What the task asks> Return the data exactly, but only from the line containing "Photo HD: [527,688,572,721]" through its last line.

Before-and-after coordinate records
= Beginning of Section =

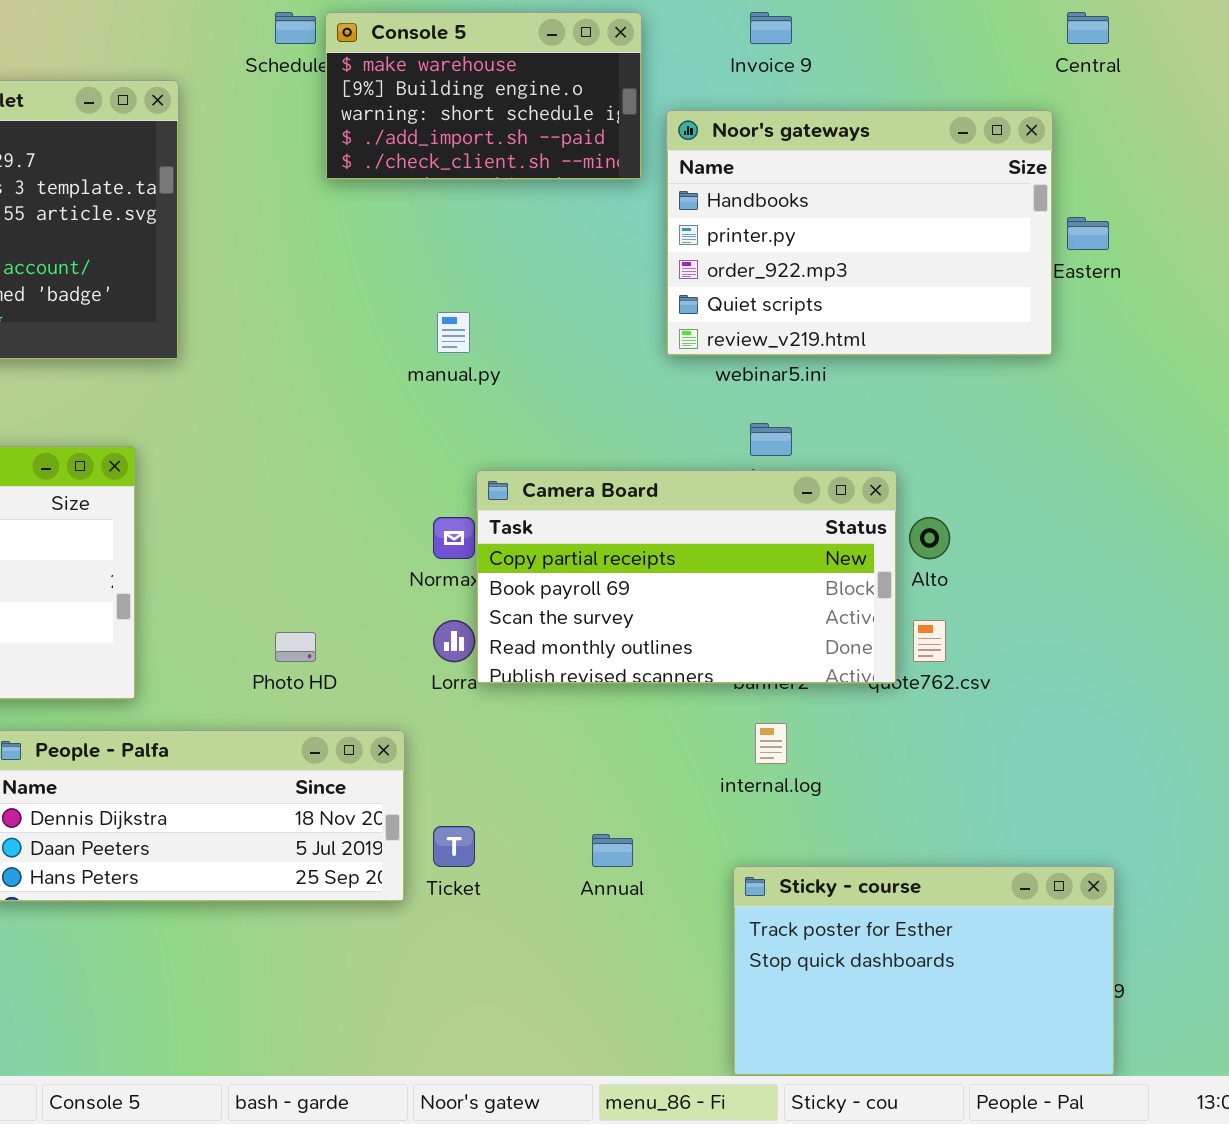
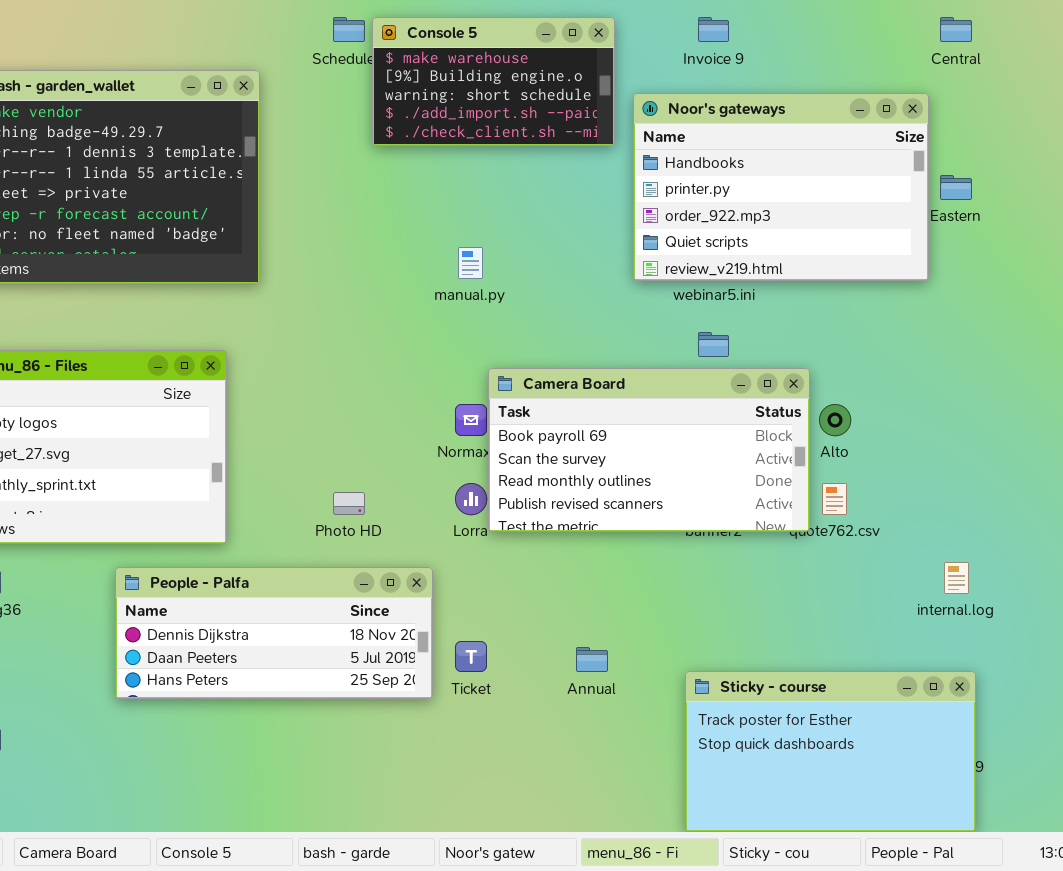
Camera Board: [476,470,897,684] -> [488,368,810,532], scrolled down 1 row
internal.log: [755,723,787,764] -> [944,562,969,594], moved

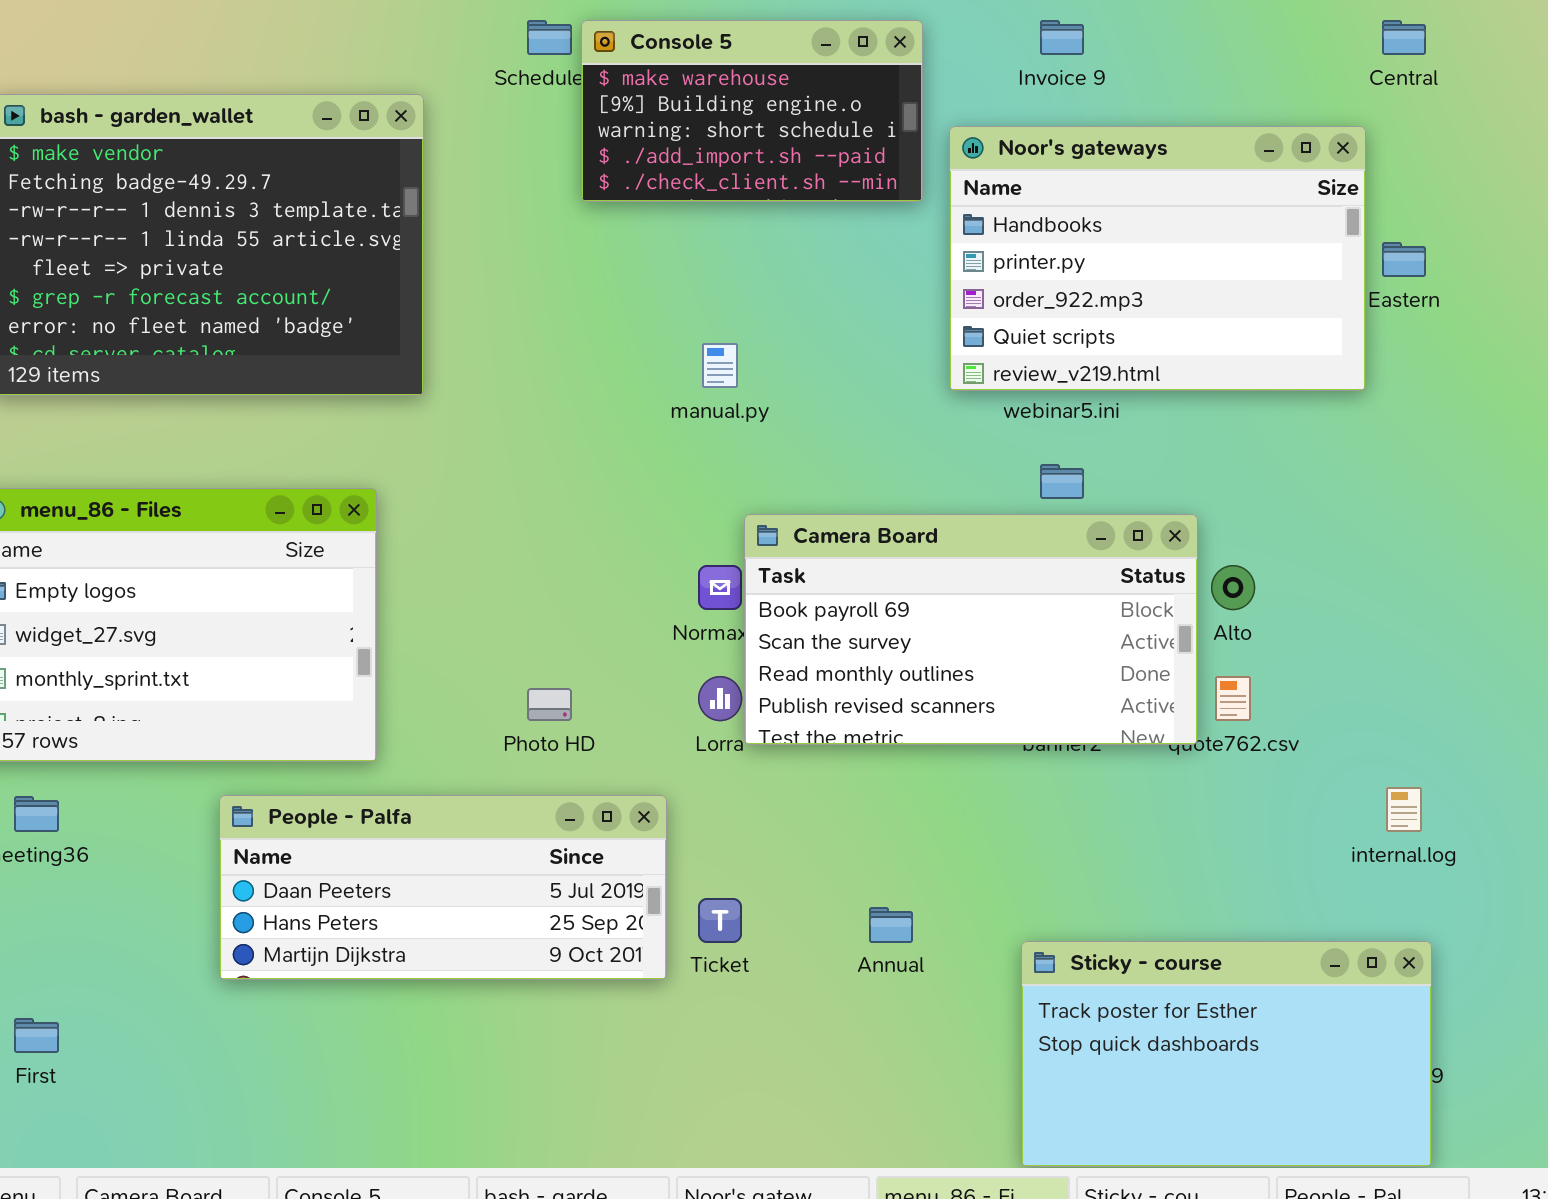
People - Palfa: [115,567,433,699] -> [219,795,667,980], scrolled down 1 row

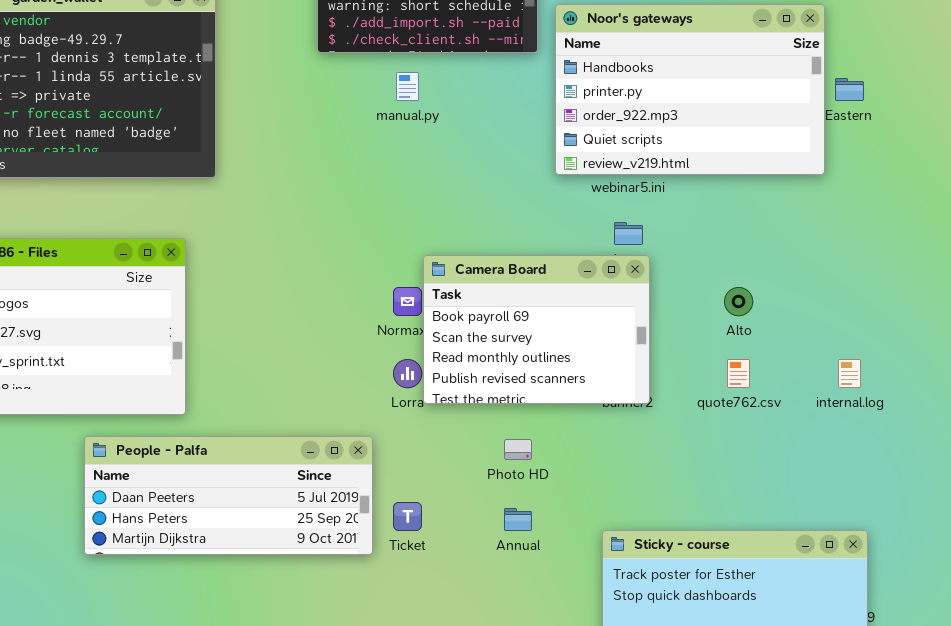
manual.py: [702,343,738,388] -> [396,72,419,101], moved
Camera Board: [744,514,1198,745] -> [423,255,650,404], resized
Photo HD: [527,688,572,721] -> [504,439,532,460], moved
internal.log: [1386,787,1422,832] -> [838,359,861,388], moved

= End of Section =

Answer below>
Photo HD: [527,688,572,721] -> [504,439,532,460], moved
internal.log: [1386,787,1422,832] -> [838,359,861,388], moved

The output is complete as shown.